**** Task data ****

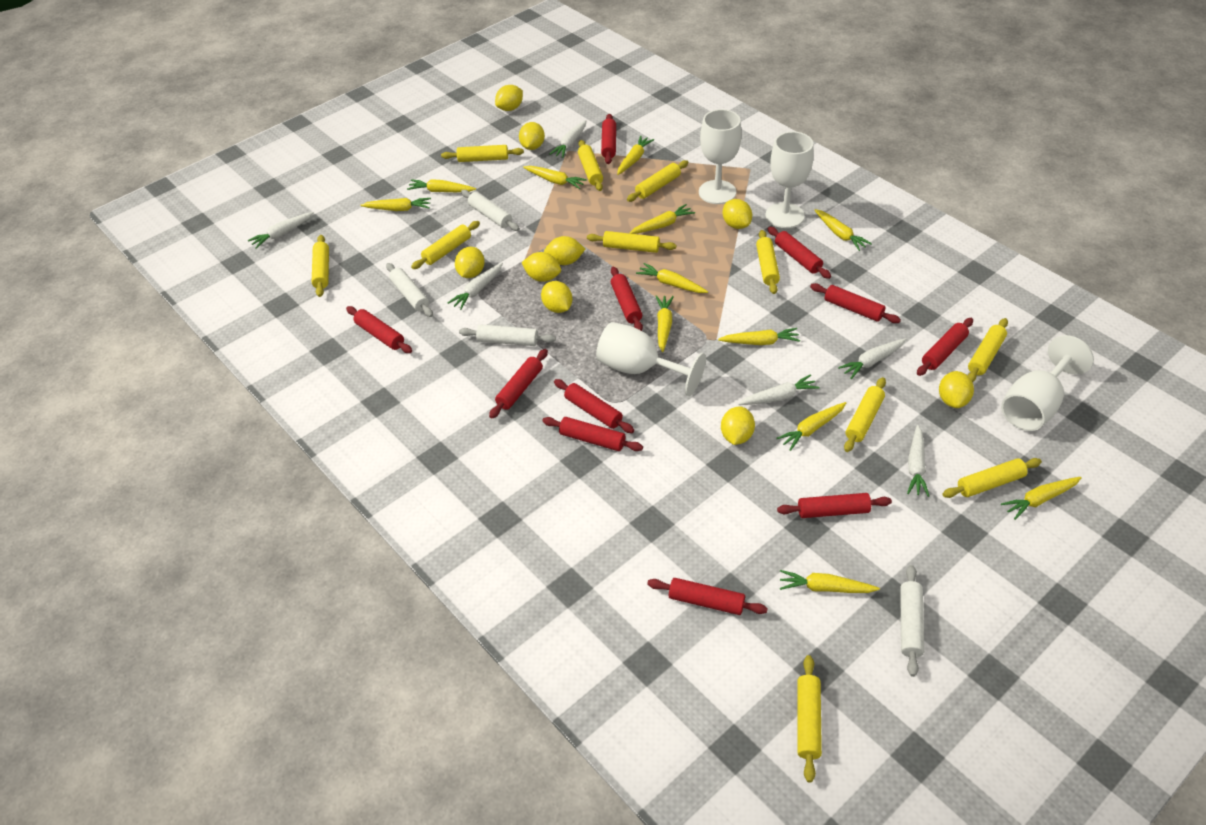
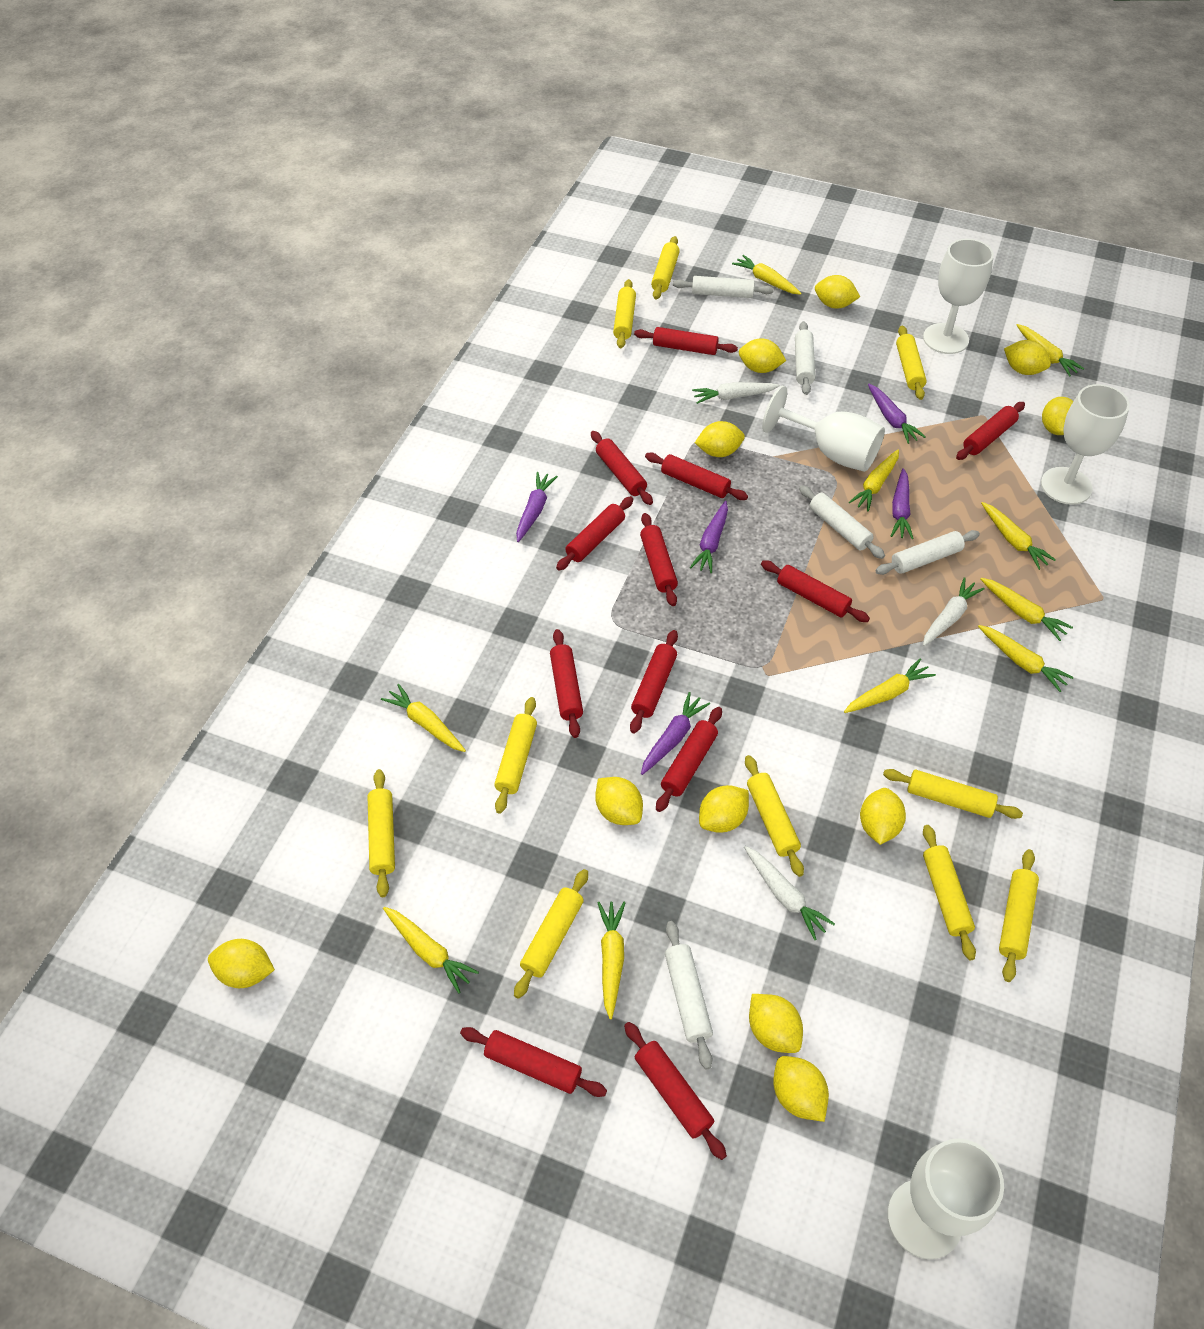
purple carrot: 0 -> 5
red rolling pin: 11 -> 12
white carrot: 6 -> 3
white rolling pin: 4 -> 5
yellow carrot: 12 -> 10
yellow lemon: 9 -> 11
yellow rolling pin: 11 -> 10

****

§ **Exercise goal**
When a line above includes the word "carrot", please list that line.

§ **Response**
purple carrot: 0 -> 5
white carrot: 6 -> 3
yellow carrot: 12 -> 10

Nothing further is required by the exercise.